--- Dataset records ---

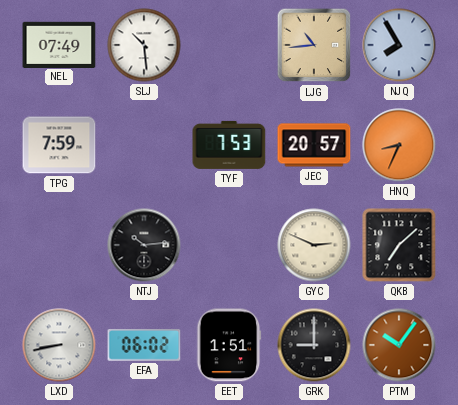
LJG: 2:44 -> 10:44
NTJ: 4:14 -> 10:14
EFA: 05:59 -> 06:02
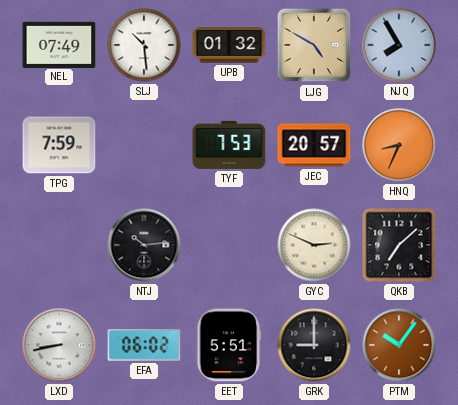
UPB: none -> 01:32
LJG: 10:44 -> 4:50
EET: 1:51 -> 5:51
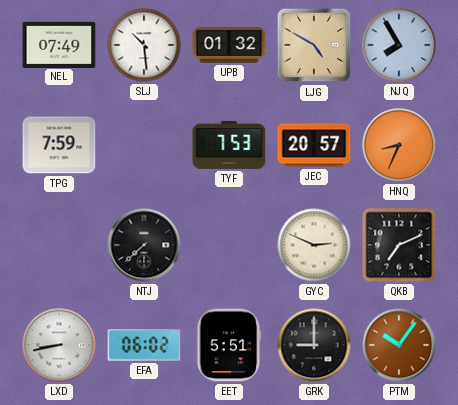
NTJ: 10:14 -> 7:38
QKB: 7:08 -> 7:11
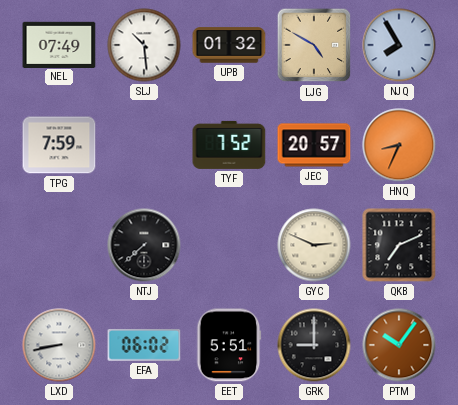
TYF: 7:53 -> 7:52
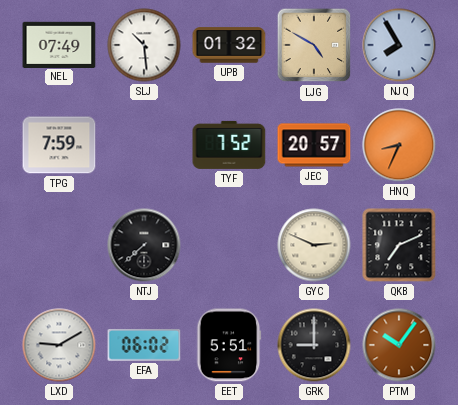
LXD: 8:43 -> 9:10
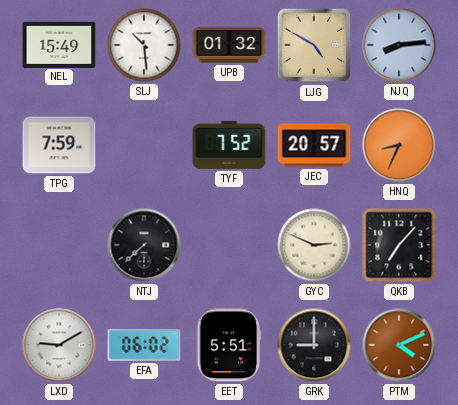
NEL: 07:49 -> 15:49
NJQ: 7:55 -> 8:14
QKB: 7:11 -> 7:07
PTM: 10:06 -> 4:11
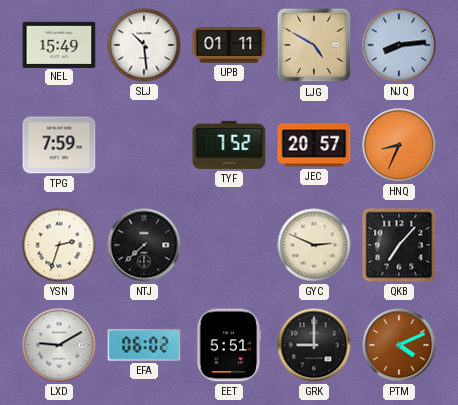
UPB: 01:32 -> 01:11
YSN: none -> 2:33
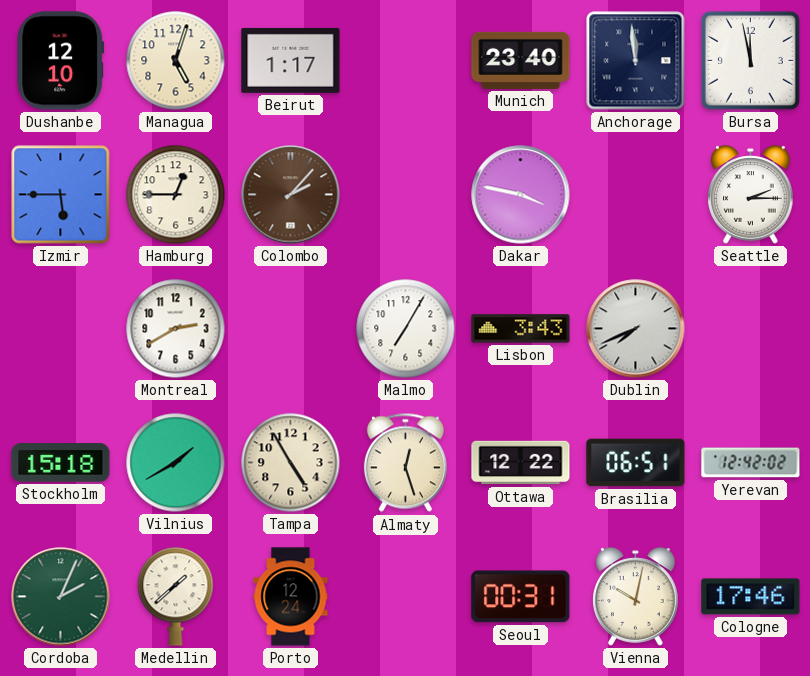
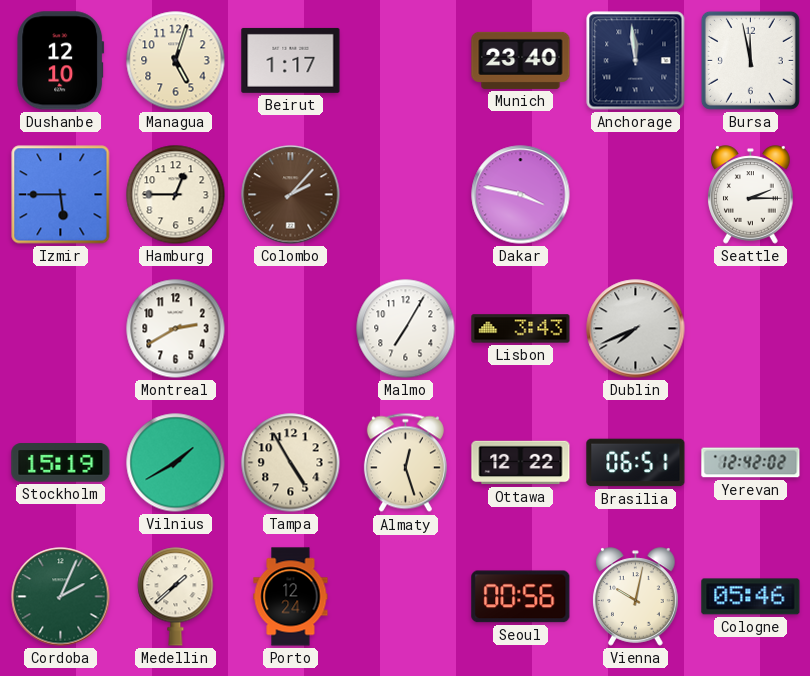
Stockholm: 15:18 -> 15:19
Seoul: 00:31 -> 00:56
Cologne: 17:46 -> 05:46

---

# What needs to be done:
Retype every line of the records above verbatim, omitting the picture lines.

# Reply to the exercise:
LJG: 2:44 -> 10:44
NTJ: 4:14 -> 10:14
EFA: 05:59 -> 06:02
UPB: none -> 01:32
LJG: 10:44 -> 4:50
EET: 1:51 -> 5:51
NTJ: 10:14 -> 7:38
QKB: 7:08 -> 7:11
TYF: 7:53 -> 7:52
LXD: 8:43 -> 9:10
NEL: 07:49 -> 15:49
NJQ: 7:55 -> 8:14
QKB: 7:11 -> 7:07
PTM: 10:06 -> 4:11
UPB: 01:32 -> 01:11
YSN: none -> 2:33
Stockholm: 15:18 -> 15:19
Seoul: 00:31 -> 00:56
Cologne: 17:46 -> 05:46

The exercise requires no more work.